* _TASK REQUIREMENTS_:
Would you please transcribe the data in full and exactly, excluding images?
****************************************
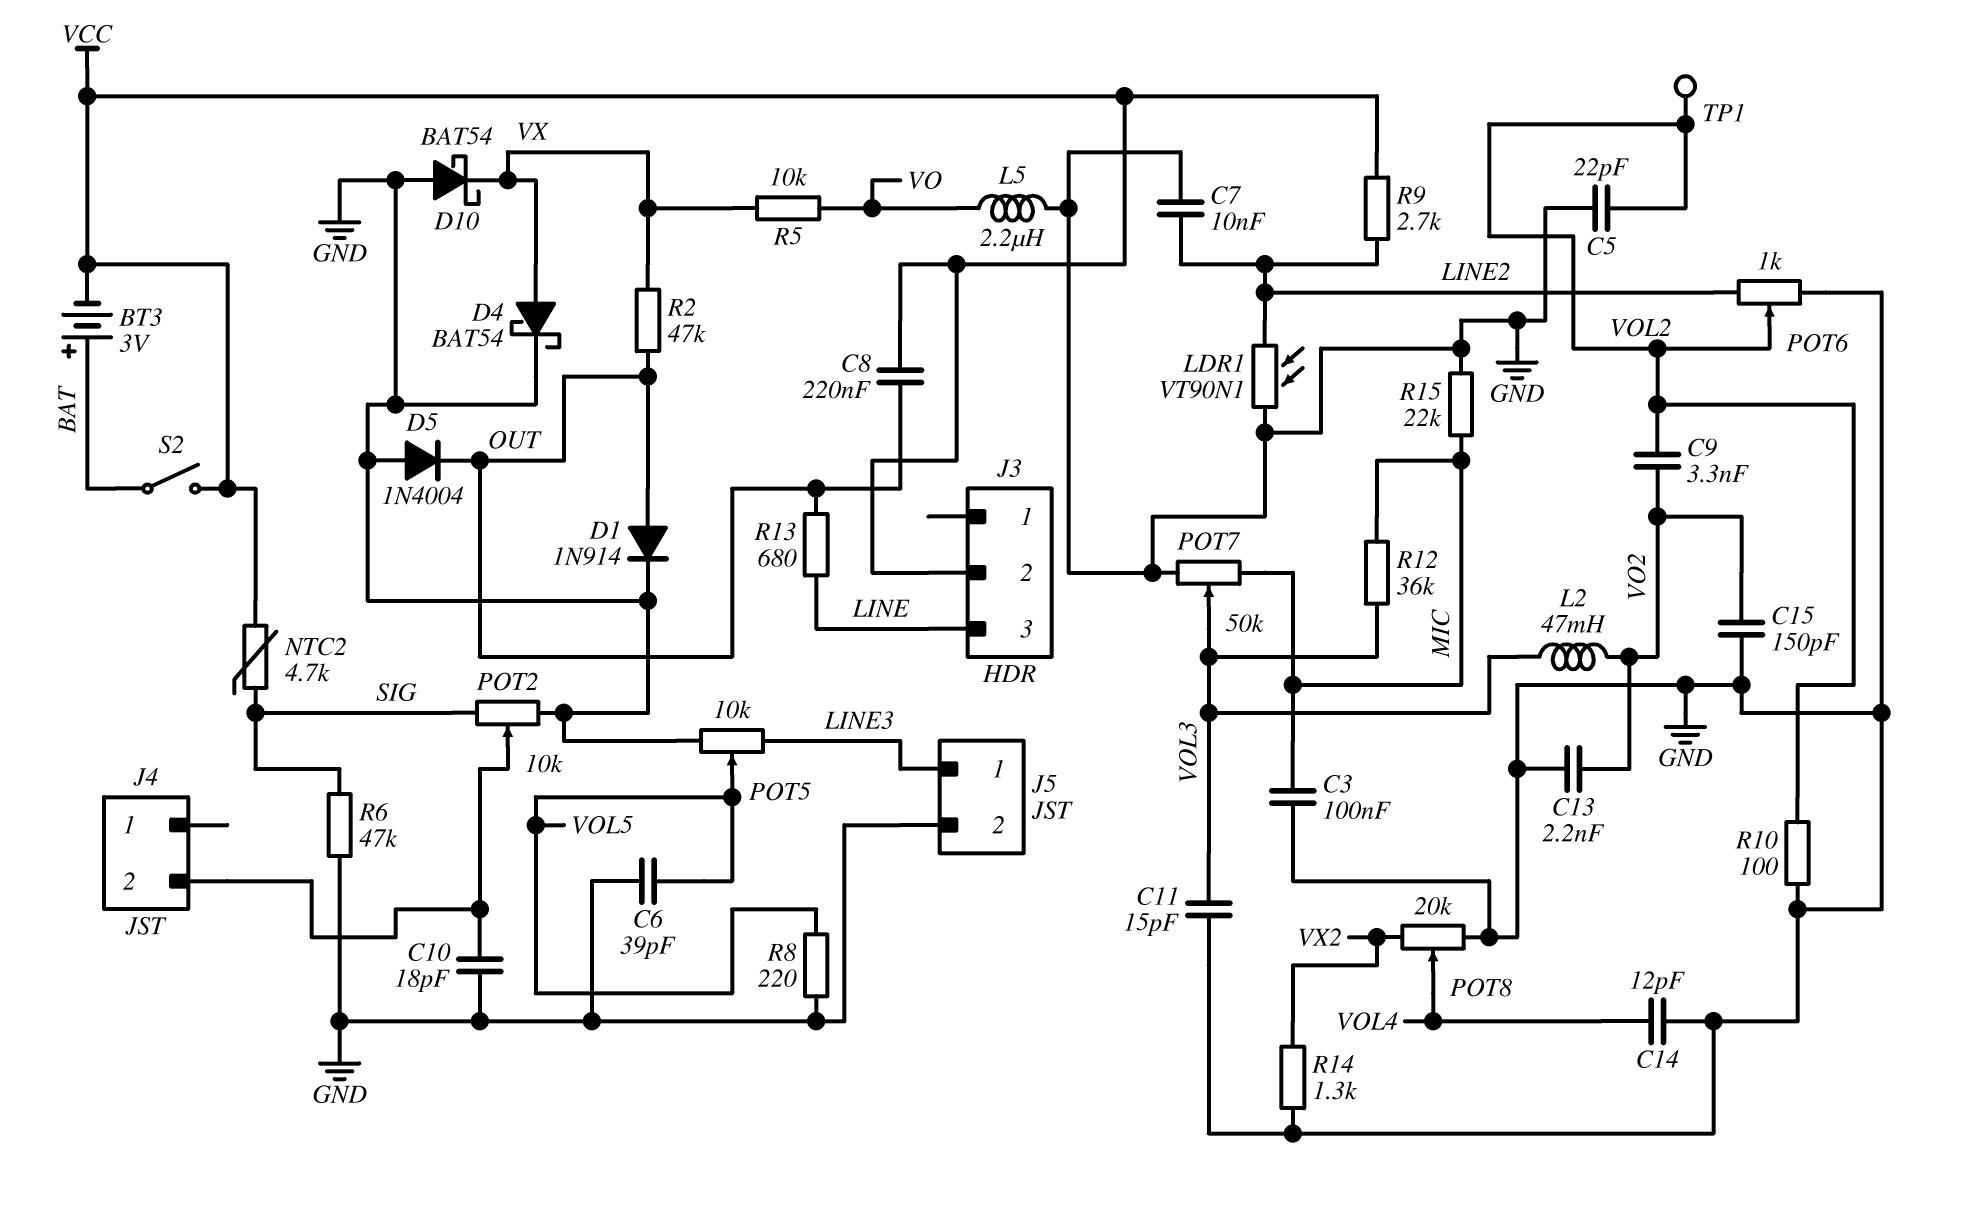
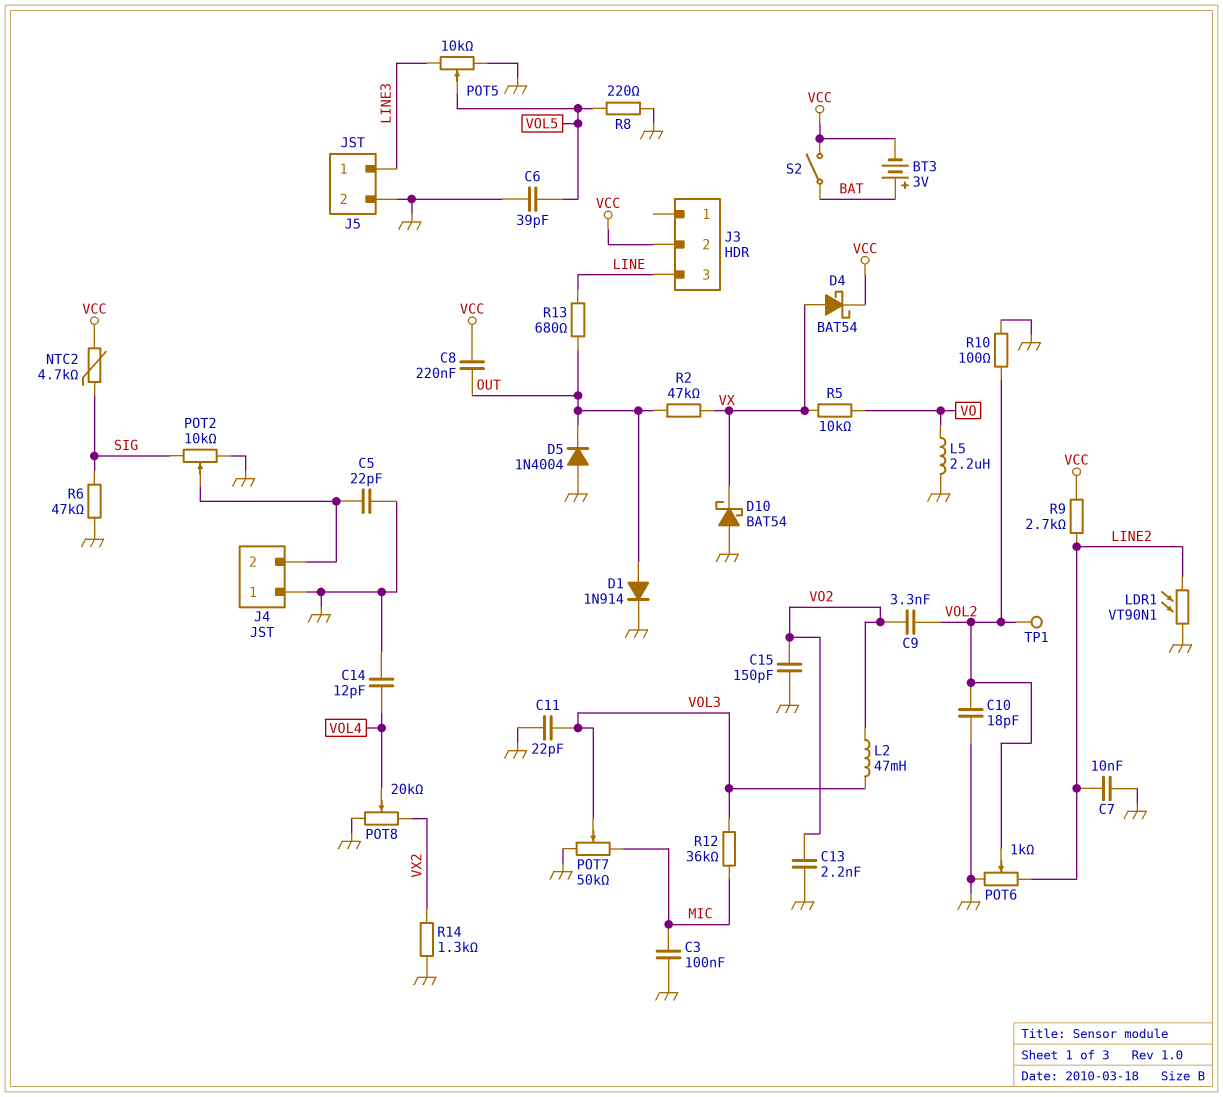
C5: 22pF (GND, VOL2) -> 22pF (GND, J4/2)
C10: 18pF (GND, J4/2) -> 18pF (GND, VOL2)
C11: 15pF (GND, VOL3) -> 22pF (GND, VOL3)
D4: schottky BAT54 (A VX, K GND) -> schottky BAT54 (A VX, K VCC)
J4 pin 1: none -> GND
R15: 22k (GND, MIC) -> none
****************************************
* _SOLUTION FOR THIS TASK_:
C5: 22pF (GND, VOL2) -> 22pF (GND, J4/2)
C10: 18pF (GND, J4/2) -> 18pF (GND, VOL2)
C11: 15pF (GND, VOL3) -> 22pF (GND, VOL3)
D4: schottky BAT54 (A VX, K GND) -> schottky BAT54 (A VX, K VCC)
J4 pin 1: none -> GND
R15: 22k (GND, MIC) -> none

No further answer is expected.